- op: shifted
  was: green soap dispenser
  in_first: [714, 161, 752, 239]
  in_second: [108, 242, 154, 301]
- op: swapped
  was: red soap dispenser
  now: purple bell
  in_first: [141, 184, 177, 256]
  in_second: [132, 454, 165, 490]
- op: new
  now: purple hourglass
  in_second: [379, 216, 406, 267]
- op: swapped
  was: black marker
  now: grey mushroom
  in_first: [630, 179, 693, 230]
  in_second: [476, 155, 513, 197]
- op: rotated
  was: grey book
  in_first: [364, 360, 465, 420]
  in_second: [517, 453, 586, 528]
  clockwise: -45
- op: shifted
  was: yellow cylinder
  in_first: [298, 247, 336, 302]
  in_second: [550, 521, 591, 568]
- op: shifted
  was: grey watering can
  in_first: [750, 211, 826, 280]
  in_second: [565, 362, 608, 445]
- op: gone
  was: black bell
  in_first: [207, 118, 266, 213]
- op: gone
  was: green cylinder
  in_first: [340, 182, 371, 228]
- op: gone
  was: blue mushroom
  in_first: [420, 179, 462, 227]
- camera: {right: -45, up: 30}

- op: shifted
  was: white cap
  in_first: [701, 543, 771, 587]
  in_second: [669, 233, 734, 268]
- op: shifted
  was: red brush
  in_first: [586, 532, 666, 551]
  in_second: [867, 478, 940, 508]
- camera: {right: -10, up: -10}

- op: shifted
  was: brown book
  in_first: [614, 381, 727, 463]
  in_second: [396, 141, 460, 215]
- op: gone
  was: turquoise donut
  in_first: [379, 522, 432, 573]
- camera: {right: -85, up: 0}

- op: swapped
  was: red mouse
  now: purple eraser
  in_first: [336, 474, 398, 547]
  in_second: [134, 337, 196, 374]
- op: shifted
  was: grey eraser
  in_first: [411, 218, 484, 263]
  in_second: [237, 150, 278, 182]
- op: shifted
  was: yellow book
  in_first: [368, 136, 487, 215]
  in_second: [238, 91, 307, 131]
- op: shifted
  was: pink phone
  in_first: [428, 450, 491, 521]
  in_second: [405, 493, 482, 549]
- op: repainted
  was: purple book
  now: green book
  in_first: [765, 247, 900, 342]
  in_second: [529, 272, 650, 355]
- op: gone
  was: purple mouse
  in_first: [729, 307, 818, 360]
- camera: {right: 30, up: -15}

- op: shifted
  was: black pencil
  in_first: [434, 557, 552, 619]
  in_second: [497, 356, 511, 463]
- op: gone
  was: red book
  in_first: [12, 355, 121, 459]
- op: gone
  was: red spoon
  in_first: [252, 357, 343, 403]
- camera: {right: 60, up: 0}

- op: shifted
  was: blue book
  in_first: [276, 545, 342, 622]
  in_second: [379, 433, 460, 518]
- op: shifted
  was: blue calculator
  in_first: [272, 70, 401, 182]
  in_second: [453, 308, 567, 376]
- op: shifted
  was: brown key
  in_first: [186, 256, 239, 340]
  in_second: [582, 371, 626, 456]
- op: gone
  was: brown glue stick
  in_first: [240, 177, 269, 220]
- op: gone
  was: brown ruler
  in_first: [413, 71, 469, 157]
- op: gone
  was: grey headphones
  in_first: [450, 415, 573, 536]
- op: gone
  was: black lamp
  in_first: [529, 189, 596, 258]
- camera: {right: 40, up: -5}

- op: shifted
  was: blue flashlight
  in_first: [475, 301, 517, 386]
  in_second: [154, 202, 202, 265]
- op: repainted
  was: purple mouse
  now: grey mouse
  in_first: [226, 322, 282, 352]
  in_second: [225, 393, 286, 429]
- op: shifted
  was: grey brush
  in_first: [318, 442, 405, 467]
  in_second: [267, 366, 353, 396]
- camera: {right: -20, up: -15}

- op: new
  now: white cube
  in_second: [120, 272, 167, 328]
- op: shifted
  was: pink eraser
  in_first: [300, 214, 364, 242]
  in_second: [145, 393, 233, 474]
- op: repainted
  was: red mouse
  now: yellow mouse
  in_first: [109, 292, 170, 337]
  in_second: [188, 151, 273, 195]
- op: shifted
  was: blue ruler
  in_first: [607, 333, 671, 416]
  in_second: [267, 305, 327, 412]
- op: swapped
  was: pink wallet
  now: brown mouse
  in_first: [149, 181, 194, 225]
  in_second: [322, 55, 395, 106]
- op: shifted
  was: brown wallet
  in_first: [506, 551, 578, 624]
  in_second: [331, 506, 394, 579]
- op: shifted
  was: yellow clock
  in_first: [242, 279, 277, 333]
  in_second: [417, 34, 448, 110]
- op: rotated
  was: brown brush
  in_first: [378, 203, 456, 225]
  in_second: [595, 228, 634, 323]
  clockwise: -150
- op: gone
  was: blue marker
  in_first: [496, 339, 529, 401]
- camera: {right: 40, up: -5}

Work instructions
In the entries above, please find the line with "in_first: [340, 182, 371, 228]" and the line with "in_first: [420, 179, 462, 227]", then write out exactly those two lines and every line between them, and nothing more.

Response below
  in_first: [340, 182, 371, 228]
- op: gone
  was: blue mushroom
  in_first: [420, 179, 462, 227]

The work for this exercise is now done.